▶ Entries shown
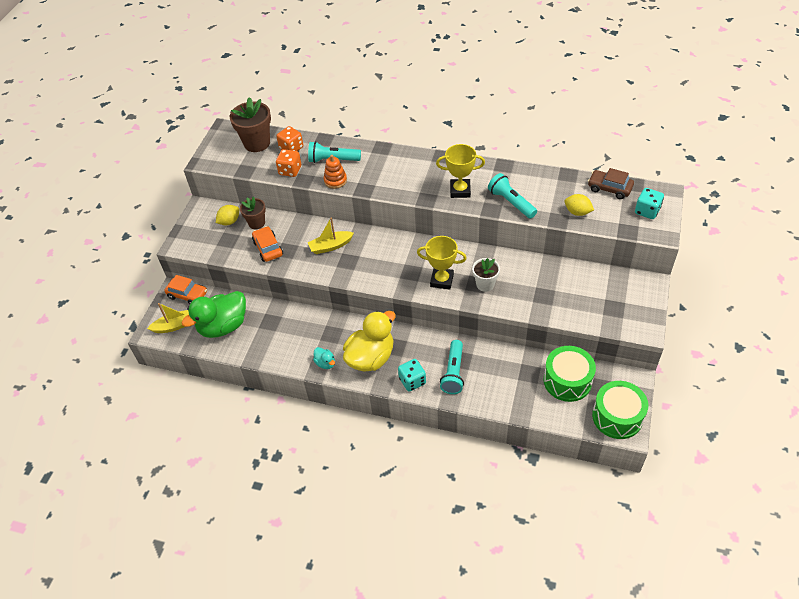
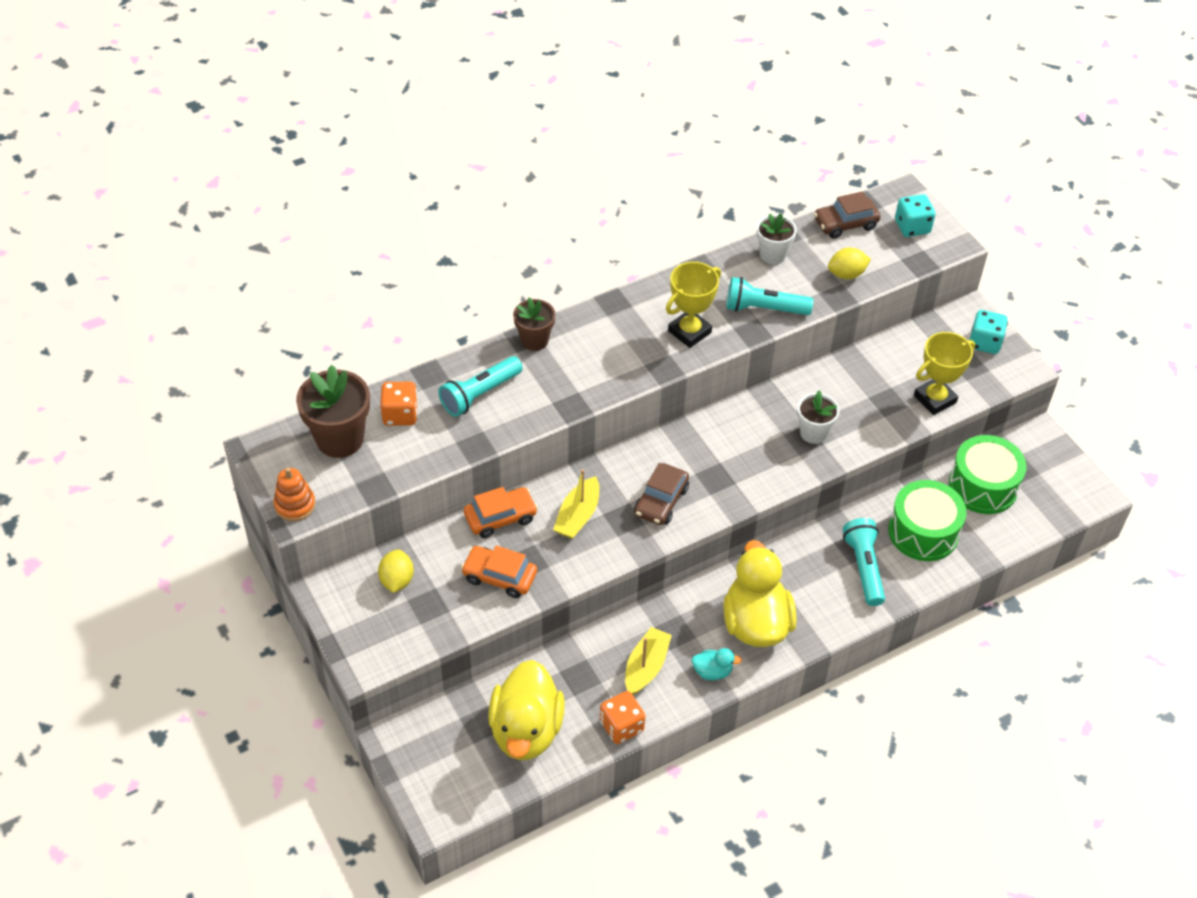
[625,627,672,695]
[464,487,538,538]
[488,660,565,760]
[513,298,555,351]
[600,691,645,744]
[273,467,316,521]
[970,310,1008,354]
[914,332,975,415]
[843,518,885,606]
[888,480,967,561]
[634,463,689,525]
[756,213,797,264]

▶ Task to complete
From the line that contains "[600,691,645,744]" down to the last line of the listing above, repeat each line exactly, and include nothing else.

▶ Written answer
[600,691,645,744]
[273,467,316,521]
[970,310,1008,354]
[914,332,975,415]
[843,518,885,606]
[888,480,967,561]
[634,463,689,525]
[756,213,797,264]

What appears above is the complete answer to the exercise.